Required work: What you give back must match the records below word for word.
________________________________________
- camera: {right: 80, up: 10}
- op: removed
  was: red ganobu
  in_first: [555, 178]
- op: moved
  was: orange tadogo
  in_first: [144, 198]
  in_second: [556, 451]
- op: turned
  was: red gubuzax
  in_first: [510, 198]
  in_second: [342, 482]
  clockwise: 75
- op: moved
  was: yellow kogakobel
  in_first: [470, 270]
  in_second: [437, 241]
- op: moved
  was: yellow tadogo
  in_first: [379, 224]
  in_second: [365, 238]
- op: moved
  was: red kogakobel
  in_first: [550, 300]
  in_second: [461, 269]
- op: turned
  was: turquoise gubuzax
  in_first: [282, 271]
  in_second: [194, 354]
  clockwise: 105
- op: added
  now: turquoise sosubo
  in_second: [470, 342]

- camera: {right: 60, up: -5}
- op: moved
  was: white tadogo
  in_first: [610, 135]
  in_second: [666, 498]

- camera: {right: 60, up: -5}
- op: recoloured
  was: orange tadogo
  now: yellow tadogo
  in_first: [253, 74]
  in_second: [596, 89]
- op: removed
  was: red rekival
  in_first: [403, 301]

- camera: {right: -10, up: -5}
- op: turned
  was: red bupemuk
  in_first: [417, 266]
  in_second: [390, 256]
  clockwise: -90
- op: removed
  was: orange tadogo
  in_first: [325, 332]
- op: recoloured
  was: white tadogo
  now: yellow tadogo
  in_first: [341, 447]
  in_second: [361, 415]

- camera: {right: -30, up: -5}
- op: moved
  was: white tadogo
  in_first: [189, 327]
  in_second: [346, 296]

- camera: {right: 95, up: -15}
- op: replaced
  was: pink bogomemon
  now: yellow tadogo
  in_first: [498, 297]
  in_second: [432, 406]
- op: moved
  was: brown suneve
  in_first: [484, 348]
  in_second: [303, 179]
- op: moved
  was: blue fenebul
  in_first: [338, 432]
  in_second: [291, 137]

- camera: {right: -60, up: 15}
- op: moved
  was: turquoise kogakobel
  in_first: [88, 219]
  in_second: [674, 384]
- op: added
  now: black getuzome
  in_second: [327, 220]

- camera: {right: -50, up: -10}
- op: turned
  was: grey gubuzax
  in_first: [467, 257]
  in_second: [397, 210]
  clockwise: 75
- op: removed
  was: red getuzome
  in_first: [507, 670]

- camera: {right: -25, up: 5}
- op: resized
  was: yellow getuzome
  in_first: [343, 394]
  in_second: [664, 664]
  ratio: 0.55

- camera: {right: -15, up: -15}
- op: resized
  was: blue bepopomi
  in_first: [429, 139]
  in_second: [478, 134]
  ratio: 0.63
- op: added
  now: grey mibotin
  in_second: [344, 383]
________________________________________
Completed task:
- camera: {right: 80, up: 10}
- op: removed
  was: red ganobu
  in_first: [555, 178]
- op: moved
  was: orange tadogo
  in_first: [144, 198]
  in_second: [556, 451]
- op: turned
  was: red gubuzax
  in_first: [510, 198]
  in_second: [342, 482]
  clockwise: 75
- op: moved
  was: yellow kogakobel
  in_first: [470, 270]
  in_second: [437, 241]
- op: moved
  was: yellow tadogo
  in_first: [379, 224]
  in_second: [365, 238]
- op: moved
  was: red kogakobel
  in_first: [550, 300]
  in_second: [461, 269]
- op: turned
  was: turquoise gubuzax
  in_first: [282, 271]
  in_second: [194, 354]
  clockwise: 105
- op: added
  now: turquoise sosubo
  in_second: [470, 342]

- camera: {right: 60, up: -5}
- op: moved
  was: white tadogo
  in_first: [610, 135]
  in_second: [666, 498]

- camera: {right: 60, up: -5}
- op: recoloured
  was: orange tadogo
  now: yellow tadogo
  in_first: [253, 74]
  in_second: [596, 89]
- op: removed
  was: red rekival
  in_first: [403, 301]

- camera: {right: -10, up: -5}
- op: turned
  was: red bupemuk
  in_first: [417, 266]
  in_second: [390, 256]
  clockwise: -90
- op: removed
  was: orange tadogo
  in_first: [325, 332]
- op: recoloured
  was: white tadogo
  now: yellow tadogo
  in_first: [341, 447]
  in_second: [361, 415]

- camera: {right: -30, up: -5}
- op: moved
  was: white tadogo
  in_first: [189, 327]
  in_second: [346, 296]

- camera: {right: 95, up: -15}
- op: replaced
  was: pink bogomemon
  now: yellow tadogo
  in_first: [498, 297]
  in_second: [432, 406]
- op: moved
  was: brown suneve
  in_first: [484, 348]
  in_second: [303, 179]
- op: moved
  was: blue fenebul
  in_first: [338, 432]
  in_second: [291, 137]

- camera: {right: -60, up: 15}
- op: moved
  was: turquoise kogakobel
  in_first: [88, 219]
  in_second: [674, 384]
- op: added
  now: black getuzome
  in_second: [327, 220]

- camera: {right: -50, up: -10}
- op: turned
  was: grey gubuzax
  in_first: [467, 257]
  in_second: [397, 210]
  clockwise: 75
- op: removed
  was: red getuzome
  in_first: [507, 670]

- camera: {right: -25, up: 5}
- op: resized
  was: yellow getuzome
  in_first: [343, 394]
  in_second: [664, 664]
  ratio: 0.55

- camera: {right: -15, up: -15}
- op: resized
  was: blue bepopomi
  in_first: [429, 139]
  in_second: [478, 134]
  ratio: 0.63
- op: added
  now: grey mibotin
  in_second: [344, 383]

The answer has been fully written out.